→ Dataset records:
»»

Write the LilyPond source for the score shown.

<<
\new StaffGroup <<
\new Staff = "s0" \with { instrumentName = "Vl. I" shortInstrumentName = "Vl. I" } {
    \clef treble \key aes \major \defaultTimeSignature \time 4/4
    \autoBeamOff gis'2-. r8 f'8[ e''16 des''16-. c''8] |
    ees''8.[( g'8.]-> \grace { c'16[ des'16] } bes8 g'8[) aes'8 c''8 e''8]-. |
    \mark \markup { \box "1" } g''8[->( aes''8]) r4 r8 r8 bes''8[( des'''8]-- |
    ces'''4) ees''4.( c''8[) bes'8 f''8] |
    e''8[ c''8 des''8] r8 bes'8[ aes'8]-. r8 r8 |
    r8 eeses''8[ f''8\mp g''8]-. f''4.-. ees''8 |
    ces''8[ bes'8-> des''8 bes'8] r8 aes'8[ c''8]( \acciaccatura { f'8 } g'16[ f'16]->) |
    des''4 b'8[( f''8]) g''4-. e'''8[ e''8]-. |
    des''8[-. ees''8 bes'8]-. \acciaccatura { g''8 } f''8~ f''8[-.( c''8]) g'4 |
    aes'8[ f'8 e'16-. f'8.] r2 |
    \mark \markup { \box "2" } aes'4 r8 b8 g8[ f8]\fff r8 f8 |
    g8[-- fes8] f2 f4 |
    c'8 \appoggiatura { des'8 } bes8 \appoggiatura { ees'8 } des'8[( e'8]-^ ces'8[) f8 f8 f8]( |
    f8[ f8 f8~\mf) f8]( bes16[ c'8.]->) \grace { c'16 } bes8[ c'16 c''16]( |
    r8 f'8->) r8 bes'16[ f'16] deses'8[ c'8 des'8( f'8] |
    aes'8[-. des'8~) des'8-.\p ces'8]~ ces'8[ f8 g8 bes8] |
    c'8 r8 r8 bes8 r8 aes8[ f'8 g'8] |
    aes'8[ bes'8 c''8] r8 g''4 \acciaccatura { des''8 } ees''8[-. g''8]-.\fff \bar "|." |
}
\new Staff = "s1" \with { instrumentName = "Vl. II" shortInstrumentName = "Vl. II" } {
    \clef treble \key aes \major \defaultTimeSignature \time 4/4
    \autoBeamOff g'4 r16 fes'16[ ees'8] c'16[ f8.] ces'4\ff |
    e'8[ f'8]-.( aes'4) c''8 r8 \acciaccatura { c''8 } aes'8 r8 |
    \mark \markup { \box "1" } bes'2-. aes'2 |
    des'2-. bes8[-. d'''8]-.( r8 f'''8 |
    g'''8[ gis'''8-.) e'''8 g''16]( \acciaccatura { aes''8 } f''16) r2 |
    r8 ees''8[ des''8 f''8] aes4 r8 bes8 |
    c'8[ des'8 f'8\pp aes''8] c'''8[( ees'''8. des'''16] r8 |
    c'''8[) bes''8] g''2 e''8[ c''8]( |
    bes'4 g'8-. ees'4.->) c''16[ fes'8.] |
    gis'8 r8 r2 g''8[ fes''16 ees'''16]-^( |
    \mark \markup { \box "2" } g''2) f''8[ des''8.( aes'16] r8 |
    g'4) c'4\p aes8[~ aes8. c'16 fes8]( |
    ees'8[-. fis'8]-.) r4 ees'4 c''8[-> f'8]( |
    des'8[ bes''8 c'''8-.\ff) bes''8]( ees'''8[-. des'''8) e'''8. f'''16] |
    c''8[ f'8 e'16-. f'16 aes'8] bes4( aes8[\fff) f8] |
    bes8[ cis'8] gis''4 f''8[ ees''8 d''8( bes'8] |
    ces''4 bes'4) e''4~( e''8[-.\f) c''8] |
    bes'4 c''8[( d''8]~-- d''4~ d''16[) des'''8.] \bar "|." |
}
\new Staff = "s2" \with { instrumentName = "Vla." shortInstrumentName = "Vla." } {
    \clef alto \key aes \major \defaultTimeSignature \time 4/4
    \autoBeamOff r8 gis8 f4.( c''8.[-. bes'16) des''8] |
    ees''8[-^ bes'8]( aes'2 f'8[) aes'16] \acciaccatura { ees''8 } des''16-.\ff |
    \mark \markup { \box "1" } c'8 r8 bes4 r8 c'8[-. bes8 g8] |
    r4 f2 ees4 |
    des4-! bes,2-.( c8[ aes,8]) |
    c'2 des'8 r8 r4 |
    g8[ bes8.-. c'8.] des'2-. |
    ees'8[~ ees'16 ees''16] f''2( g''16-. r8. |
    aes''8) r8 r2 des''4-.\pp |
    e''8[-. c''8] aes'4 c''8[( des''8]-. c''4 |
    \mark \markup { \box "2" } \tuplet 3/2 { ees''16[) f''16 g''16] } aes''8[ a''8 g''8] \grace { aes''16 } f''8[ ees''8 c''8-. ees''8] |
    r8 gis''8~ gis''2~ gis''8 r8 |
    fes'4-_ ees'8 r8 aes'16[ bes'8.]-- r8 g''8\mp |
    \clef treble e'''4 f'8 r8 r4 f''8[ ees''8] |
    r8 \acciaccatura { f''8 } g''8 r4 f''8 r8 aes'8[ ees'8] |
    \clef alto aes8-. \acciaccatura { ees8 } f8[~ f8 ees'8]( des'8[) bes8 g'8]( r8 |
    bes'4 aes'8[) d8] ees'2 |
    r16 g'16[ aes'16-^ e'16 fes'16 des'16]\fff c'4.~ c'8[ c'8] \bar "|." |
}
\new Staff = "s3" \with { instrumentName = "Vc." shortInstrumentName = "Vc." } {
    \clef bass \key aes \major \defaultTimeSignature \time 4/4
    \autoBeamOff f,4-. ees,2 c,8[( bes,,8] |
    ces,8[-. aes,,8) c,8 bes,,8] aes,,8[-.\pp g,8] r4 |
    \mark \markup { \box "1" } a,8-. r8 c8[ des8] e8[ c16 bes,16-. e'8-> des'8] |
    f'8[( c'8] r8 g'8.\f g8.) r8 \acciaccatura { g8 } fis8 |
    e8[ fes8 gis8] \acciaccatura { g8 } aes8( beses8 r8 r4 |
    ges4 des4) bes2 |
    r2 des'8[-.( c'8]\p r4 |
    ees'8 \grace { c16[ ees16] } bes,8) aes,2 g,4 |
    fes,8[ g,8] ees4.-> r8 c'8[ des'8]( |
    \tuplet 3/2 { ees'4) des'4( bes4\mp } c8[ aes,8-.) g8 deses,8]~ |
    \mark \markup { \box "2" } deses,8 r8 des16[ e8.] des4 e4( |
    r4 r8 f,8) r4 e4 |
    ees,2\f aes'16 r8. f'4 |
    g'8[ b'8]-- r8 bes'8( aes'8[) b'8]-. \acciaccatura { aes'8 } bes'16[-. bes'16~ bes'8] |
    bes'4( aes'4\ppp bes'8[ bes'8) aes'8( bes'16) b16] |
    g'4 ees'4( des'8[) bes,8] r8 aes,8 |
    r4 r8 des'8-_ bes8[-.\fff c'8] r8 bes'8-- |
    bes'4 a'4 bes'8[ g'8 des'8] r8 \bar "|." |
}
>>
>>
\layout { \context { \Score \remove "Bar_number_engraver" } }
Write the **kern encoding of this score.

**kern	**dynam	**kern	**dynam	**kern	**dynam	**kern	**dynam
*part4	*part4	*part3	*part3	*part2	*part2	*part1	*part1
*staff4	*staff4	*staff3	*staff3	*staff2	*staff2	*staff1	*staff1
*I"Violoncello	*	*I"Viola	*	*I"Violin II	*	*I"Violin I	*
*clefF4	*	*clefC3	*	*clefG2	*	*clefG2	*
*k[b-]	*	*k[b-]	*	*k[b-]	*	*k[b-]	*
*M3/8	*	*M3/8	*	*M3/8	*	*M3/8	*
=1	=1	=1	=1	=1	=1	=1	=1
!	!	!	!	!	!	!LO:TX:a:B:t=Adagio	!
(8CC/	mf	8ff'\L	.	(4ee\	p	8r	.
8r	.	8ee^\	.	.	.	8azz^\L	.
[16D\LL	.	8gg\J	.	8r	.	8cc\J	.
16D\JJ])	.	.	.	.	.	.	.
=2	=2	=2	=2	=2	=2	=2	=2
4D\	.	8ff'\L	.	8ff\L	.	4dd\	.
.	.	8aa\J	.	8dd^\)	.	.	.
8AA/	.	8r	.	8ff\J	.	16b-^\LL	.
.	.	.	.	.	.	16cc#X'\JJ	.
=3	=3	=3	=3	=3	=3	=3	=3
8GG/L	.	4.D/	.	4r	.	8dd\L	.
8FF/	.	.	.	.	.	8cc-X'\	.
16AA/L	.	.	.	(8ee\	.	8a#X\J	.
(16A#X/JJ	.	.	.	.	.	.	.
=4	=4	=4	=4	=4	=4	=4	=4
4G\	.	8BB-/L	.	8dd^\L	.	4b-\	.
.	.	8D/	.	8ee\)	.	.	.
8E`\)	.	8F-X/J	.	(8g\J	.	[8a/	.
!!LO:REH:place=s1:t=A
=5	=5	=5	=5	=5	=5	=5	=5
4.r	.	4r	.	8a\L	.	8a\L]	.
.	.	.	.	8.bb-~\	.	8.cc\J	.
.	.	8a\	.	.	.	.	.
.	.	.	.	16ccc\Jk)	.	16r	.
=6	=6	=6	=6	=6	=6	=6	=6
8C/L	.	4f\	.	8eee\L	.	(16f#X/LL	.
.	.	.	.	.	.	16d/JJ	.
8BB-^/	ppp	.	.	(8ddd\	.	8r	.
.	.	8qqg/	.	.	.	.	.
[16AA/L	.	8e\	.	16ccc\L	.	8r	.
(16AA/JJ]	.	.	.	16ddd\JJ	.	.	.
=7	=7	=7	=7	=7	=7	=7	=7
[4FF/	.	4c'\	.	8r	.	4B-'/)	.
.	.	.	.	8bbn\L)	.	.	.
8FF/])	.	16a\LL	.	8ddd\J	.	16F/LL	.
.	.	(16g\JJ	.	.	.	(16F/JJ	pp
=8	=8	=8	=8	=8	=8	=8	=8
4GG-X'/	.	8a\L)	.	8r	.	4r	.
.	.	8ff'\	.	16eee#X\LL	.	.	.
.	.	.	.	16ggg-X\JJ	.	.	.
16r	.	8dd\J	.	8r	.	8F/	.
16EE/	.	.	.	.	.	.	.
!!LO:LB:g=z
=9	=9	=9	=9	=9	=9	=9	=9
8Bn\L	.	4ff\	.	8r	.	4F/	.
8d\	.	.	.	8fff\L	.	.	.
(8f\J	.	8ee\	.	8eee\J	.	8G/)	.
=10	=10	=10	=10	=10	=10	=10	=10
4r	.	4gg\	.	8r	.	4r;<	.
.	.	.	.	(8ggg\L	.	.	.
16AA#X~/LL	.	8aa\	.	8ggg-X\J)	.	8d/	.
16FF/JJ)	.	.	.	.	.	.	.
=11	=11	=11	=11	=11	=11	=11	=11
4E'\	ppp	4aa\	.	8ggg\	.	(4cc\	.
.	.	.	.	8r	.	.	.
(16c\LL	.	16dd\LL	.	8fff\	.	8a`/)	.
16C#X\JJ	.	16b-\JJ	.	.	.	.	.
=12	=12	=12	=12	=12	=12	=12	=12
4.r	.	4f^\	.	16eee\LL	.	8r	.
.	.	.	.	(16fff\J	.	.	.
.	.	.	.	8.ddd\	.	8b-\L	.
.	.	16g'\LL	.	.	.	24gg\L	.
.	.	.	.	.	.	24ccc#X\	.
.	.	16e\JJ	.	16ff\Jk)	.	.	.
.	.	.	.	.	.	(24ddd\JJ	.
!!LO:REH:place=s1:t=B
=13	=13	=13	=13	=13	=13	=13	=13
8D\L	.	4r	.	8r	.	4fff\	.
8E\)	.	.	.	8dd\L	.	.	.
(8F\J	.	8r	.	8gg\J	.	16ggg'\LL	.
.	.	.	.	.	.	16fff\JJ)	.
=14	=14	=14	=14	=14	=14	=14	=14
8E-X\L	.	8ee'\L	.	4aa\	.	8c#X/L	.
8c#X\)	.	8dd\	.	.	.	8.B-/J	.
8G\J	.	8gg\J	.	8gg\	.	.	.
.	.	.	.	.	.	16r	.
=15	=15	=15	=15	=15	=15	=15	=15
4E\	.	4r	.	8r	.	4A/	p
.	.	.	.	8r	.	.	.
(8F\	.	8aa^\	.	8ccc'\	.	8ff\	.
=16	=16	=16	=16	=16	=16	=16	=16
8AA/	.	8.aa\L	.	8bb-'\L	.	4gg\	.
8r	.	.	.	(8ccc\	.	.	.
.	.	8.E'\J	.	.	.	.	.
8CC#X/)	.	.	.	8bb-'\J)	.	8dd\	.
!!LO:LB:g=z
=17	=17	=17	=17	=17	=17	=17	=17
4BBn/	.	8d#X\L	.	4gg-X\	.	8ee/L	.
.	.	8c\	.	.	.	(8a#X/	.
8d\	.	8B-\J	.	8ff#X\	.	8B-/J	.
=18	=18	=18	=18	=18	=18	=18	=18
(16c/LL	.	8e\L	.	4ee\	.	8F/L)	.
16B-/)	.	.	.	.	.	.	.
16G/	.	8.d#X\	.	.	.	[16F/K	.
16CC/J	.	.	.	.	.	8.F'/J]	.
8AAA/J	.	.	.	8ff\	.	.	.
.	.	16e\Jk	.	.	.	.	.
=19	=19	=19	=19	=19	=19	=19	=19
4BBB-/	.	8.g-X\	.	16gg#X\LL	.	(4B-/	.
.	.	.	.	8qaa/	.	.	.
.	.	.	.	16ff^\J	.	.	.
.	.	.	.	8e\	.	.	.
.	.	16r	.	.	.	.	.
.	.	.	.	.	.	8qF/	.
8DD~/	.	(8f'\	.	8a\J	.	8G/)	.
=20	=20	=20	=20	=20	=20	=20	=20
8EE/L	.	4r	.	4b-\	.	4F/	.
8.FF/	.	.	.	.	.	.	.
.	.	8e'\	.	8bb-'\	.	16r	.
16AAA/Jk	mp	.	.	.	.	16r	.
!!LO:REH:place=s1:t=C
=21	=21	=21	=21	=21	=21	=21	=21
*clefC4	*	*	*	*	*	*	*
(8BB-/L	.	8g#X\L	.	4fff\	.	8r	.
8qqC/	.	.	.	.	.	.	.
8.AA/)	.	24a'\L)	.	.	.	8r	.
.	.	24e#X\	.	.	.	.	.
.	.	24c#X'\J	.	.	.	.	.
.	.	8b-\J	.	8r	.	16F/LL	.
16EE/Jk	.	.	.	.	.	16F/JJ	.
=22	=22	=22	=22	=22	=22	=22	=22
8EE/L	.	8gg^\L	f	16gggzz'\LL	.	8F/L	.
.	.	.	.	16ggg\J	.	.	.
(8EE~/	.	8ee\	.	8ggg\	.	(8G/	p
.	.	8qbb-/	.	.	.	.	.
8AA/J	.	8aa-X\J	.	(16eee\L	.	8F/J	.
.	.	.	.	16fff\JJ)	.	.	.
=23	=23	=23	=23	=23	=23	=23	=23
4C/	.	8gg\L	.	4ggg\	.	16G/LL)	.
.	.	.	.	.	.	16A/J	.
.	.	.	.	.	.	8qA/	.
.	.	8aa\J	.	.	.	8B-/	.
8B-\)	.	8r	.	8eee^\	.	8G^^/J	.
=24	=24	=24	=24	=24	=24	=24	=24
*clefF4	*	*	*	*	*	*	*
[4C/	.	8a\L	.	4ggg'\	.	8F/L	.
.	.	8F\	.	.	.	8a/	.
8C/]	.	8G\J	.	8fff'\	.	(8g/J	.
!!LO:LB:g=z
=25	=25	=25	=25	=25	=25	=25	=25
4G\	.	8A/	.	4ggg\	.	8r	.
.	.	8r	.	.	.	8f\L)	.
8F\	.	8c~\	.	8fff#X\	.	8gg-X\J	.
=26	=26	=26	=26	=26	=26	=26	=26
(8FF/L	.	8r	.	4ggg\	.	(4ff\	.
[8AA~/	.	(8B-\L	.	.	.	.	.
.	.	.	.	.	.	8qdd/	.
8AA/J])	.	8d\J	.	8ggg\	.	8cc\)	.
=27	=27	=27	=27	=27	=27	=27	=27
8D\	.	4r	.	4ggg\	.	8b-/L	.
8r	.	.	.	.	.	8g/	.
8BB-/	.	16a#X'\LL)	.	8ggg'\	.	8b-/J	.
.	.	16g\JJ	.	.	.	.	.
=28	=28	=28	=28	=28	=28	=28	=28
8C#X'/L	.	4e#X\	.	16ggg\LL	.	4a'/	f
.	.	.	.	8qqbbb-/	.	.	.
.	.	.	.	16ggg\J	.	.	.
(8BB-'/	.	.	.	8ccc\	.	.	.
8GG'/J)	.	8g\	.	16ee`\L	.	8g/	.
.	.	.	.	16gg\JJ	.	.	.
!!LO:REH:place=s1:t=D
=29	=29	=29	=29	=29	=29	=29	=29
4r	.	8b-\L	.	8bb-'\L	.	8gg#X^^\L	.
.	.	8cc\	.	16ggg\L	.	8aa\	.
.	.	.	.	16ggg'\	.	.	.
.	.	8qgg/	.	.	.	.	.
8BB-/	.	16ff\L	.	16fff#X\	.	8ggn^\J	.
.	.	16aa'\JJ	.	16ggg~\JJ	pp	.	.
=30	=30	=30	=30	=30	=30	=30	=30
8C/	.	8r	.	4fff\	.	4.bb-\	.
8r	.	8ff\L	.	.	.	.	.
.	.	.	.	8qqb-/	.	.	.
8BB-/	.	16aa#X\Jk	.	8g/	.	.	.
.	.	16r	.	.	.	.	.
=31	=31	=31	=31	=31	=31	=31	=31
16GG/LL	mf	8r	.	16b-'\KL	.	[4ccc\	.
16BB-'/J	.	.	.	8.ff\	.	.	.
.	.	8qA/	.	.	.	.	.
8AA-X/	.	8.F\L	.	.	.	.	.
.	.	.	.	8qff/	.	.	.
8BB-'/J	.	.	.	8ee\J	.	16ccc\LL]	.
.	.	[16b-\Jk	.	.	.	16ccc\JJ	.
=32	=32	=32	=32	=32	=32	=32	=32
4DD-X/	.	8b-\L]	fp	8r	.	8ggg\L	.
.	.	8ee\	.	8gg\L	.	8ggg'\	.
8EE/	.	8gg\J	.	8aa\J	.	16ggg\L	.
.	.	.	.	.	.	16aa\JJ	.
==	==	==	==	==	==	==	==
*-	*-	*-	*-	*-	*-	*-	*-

««

→ Short task: Which lines in the entries above contain the string "defaultTimeSignature"? Gather every one of them, treating uppercase and lowercase as different.

→ Written response:
    \clef treble \key aes \major \defaultTimeSignature \time 4/4
    \clef treble \key aes \major \defaultTimeSignature \time 4/4
    \clef alto \key aes \major \defaultTimeSignature \time 4/4
    \clef bass \key aes \major \defaultTimeSignature \time 4/4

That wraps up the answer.